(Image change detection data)
-------------------------

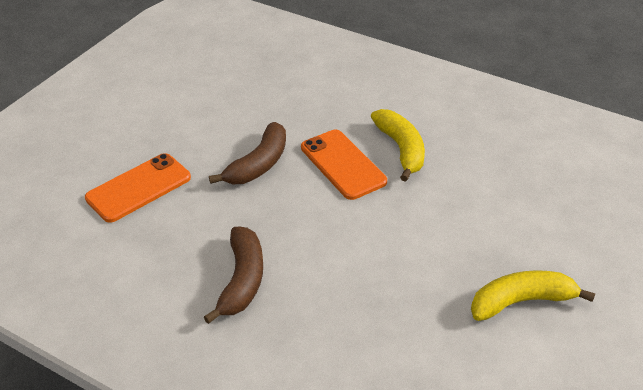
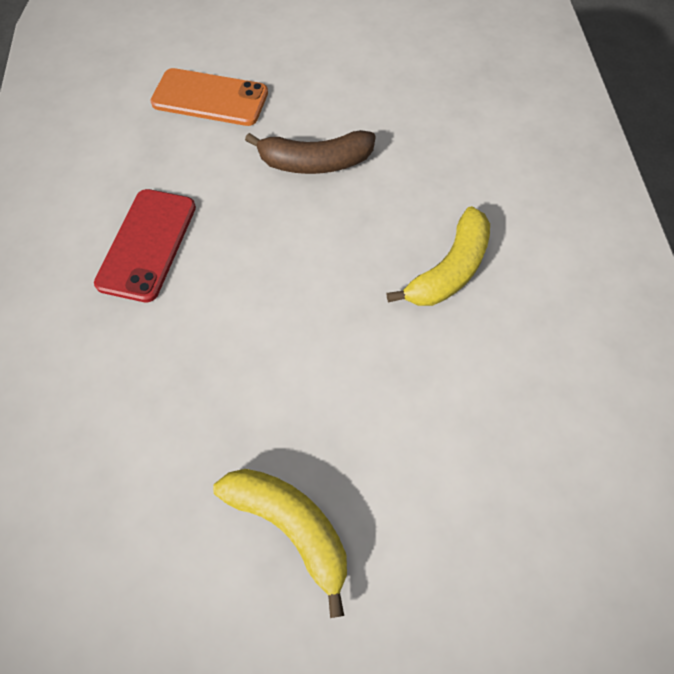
camera: 55 degrees right, 20 degrees up
(242, 280) = (147, 244): brown banana -> red phone
(343, 164) = (376, 231): orange phone -> none

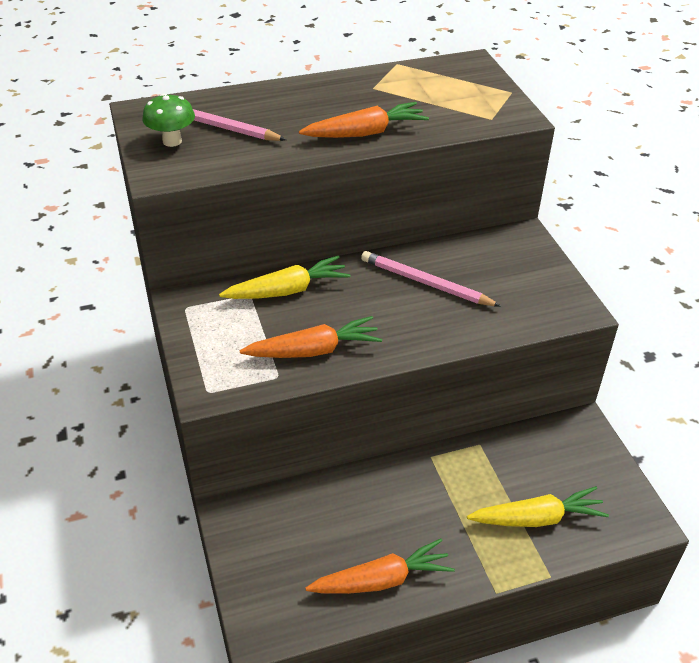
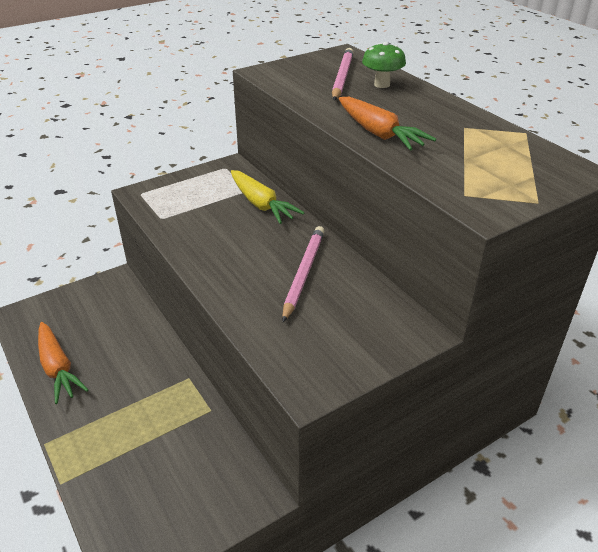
camera: 75 degrees right, 5 degrees down
(172, 141) = (309, 68): green mushroom -> green mushroom (382, 84)
(314, 350) = (194, 228): orange carrot -> none
(537, 518) = (126, 465): yellow carrot -> none

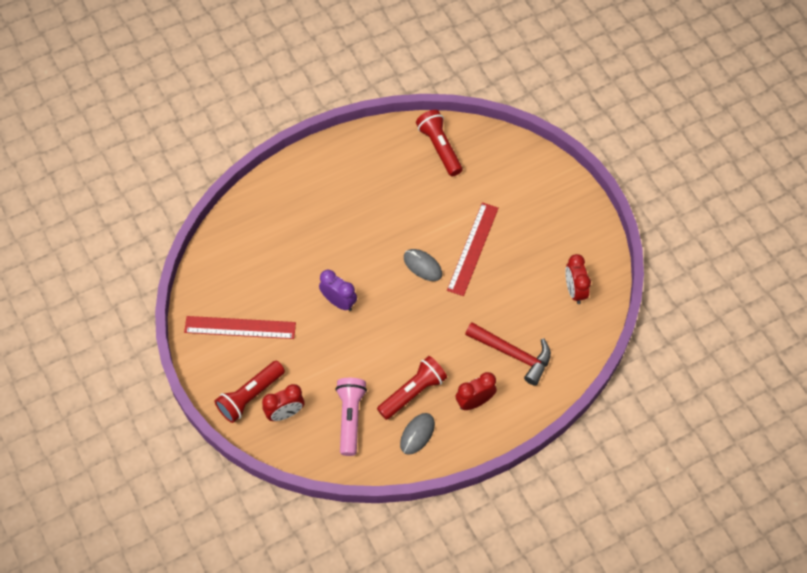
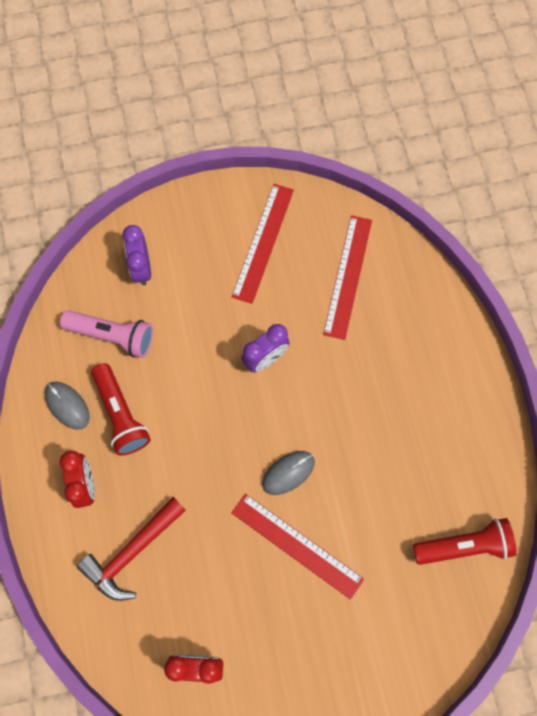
camera: 105 degrees right, 10 degrees up
(250, 396) = (174, 236): red flashlight -> none
(255, 260) = (348, 276): none -> red ruler
(285, 413) = (141, 268): red clock -> purple clock

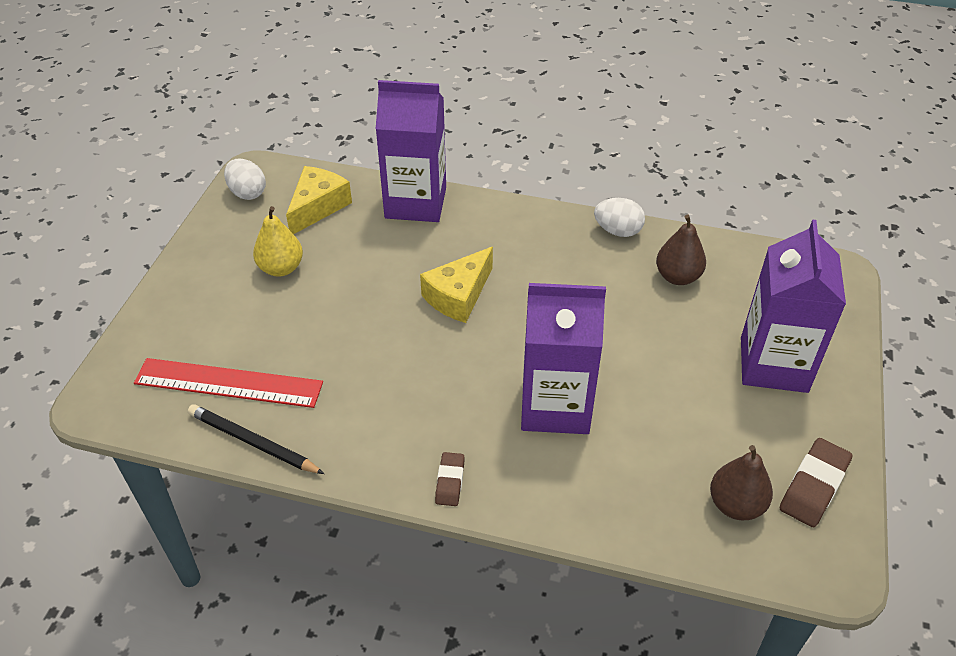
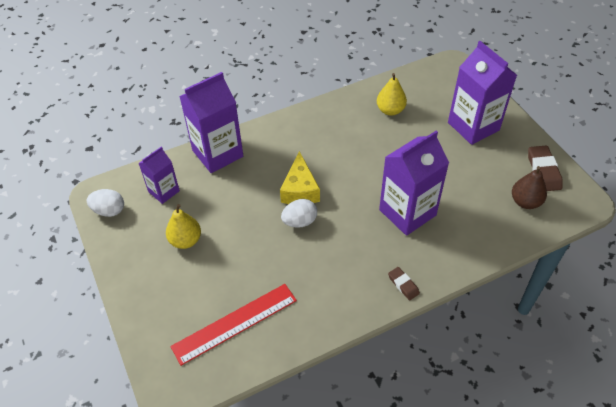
camera: 40 degrees left, 5 degrees up
(253, 442) = (287, 342): black pencil -> none
(318, 207) = (164, 191): yellow cheese -> purple carton
(617, 231) = (338, 104): white egg -> white egg (299, 221)
(677, 277) = (390, 110): brown pear -> yellow pear

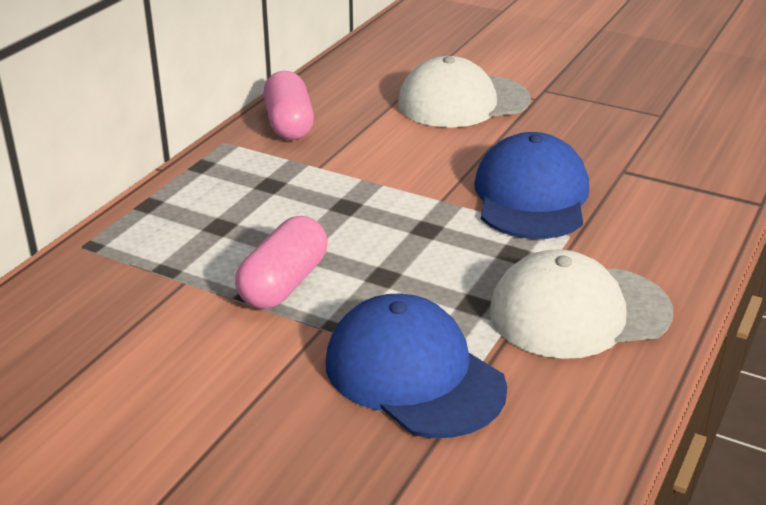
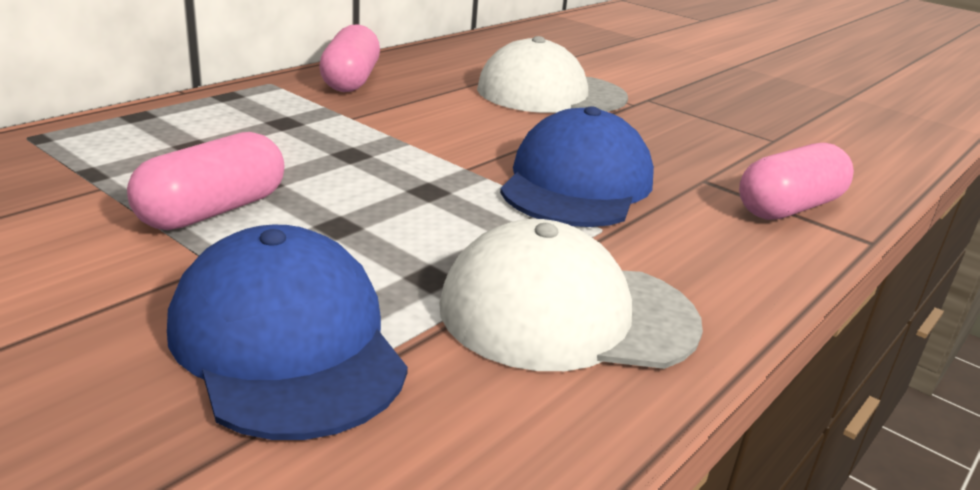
camera: 10 degrees right, 5 degrees down
(694, 184) = (789, 208): none -> pink capsule

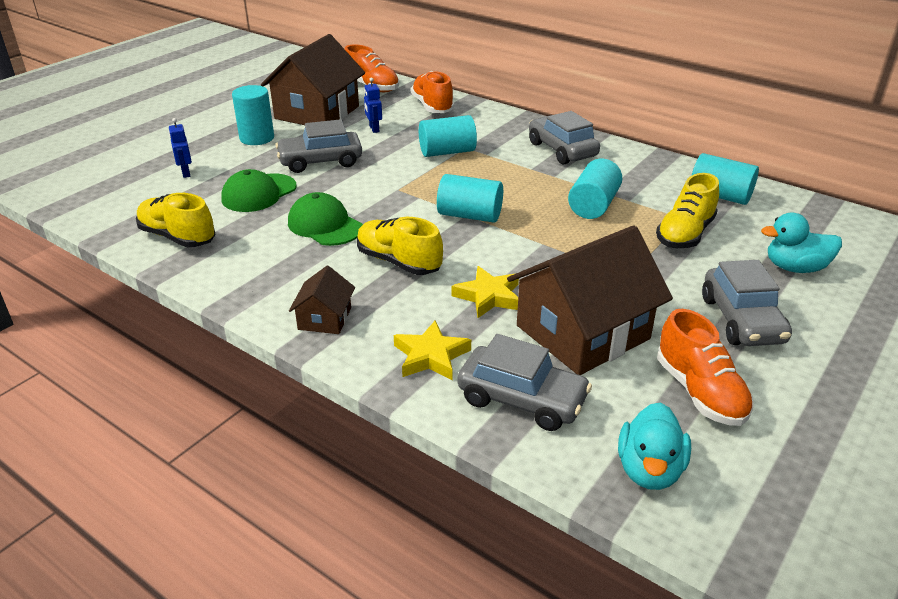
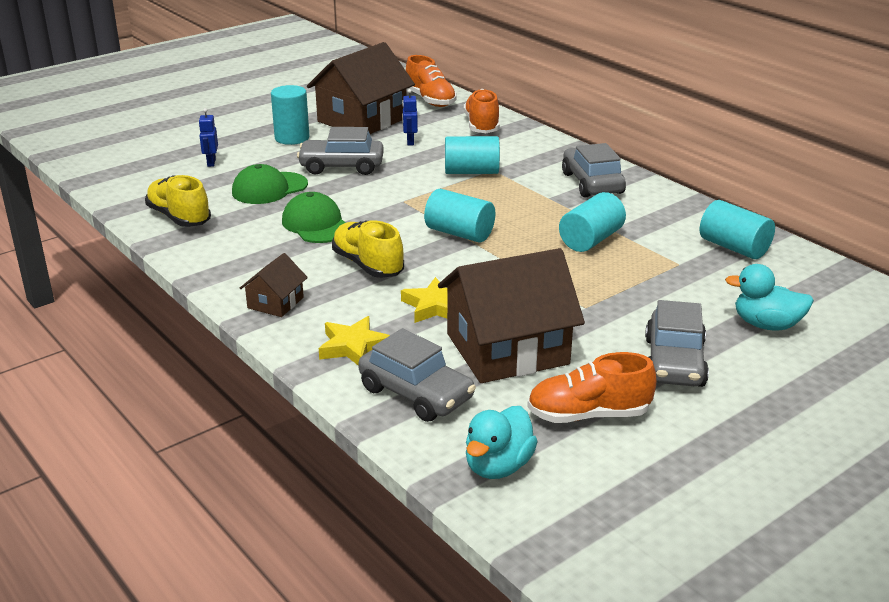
camera: 15 degrees right, 5 degrees down
(685, 234) = (670, 278): yellow shoe -> none
(700, 392) = (588, 415): orange shoe -> orange shoe turned 90 degrees clockwise

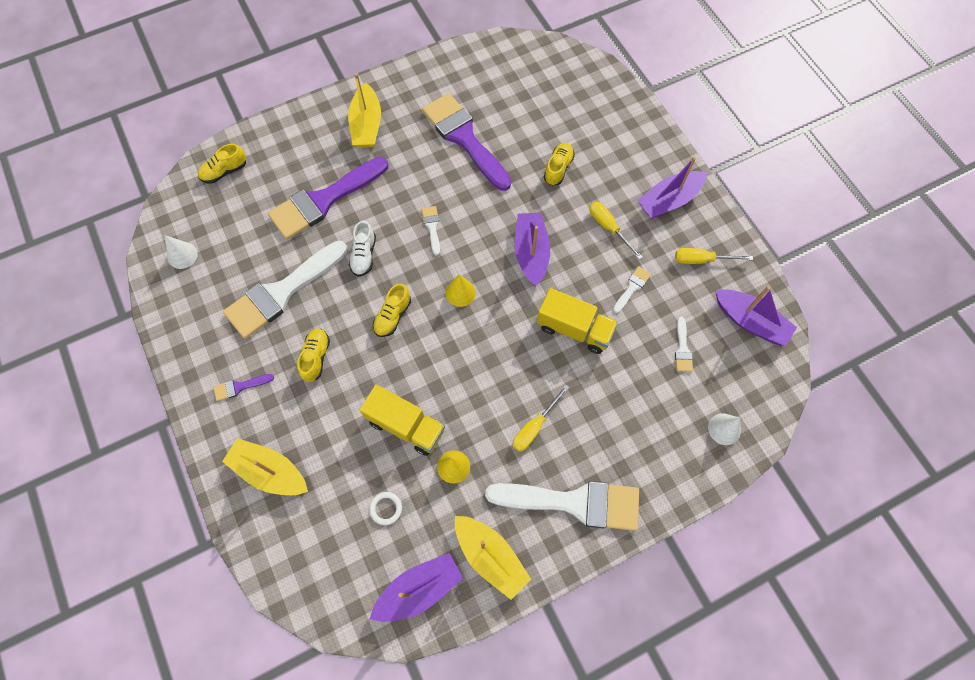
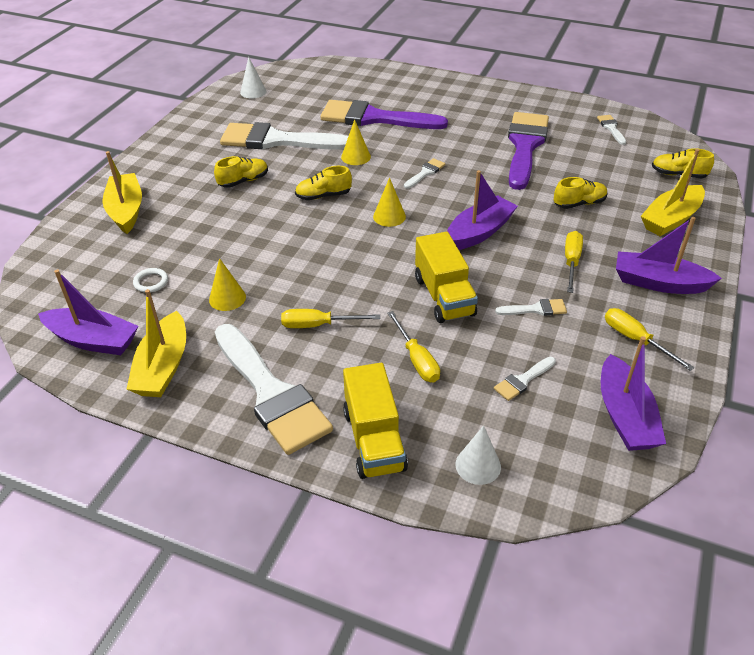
camera: 50 degrees right, 25 degrees down
(224, 171) = (338, 73): yellow shoe -> yellow shoe (678, 174)
(239, 387) = (180, 163): purple brush -> none
(364, 255) = (356, 157): white shoe -> yellow cone
(366, 125) = (462, 102): yellow boat -> yellow boat (670, 219)
(406, 425) = (236, 253): yellow truck -> yellow truck (374, 440)
(498, 69) = (611, 128): none -> white brush
(617, 393) = (417, 359): none -> yellow screwdriver

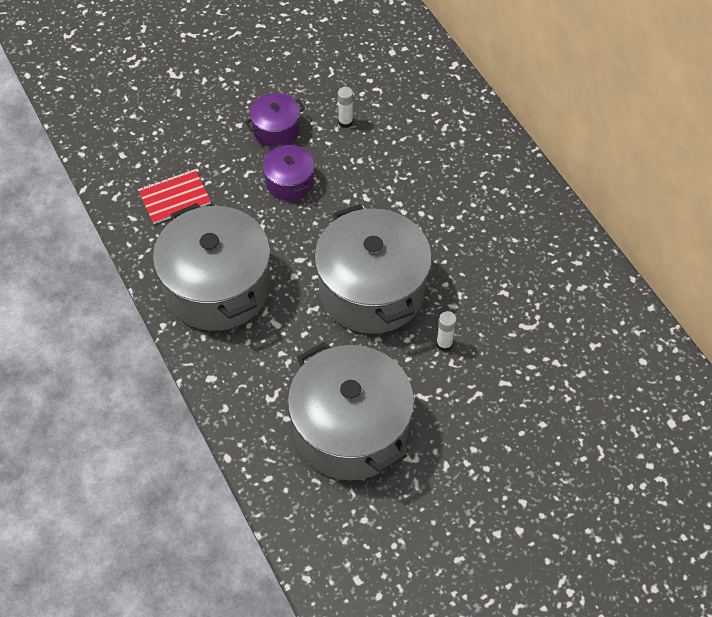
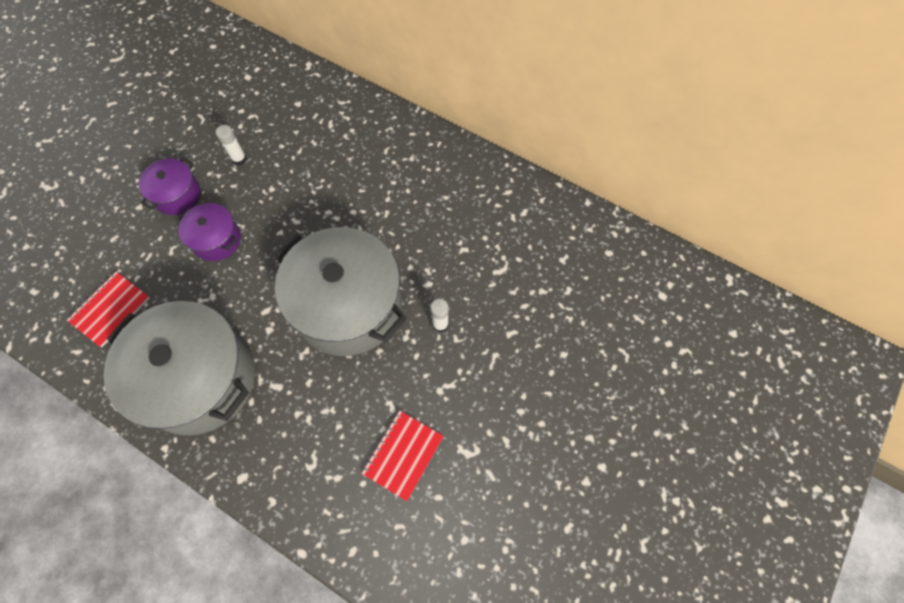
camera: 30 degrees left, 10 degrees up
(351, 429) = (403, 455): grey pot -> red notebook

-------------------------

Exercise brief:
Between and including the line with "camera: 15 degrees right, 5 degrees down" and the line with "(224, 171) = (338, 73): yellow", repeat every line exactly as it appears above, with pictures left out.

Exercise answer:
camera: 15 degrees right, 5 degrees down
(685, 234) = (670, 278): yellow shoe -> none
(700, 392) = (588, 415): orange shoe -> orange shoe turned 90 degrees clockwise

camera: 50 degrees right, 25 degrees down
(224, 171) = (338, 73): yellow shoe -> yellow shoe (678, 174)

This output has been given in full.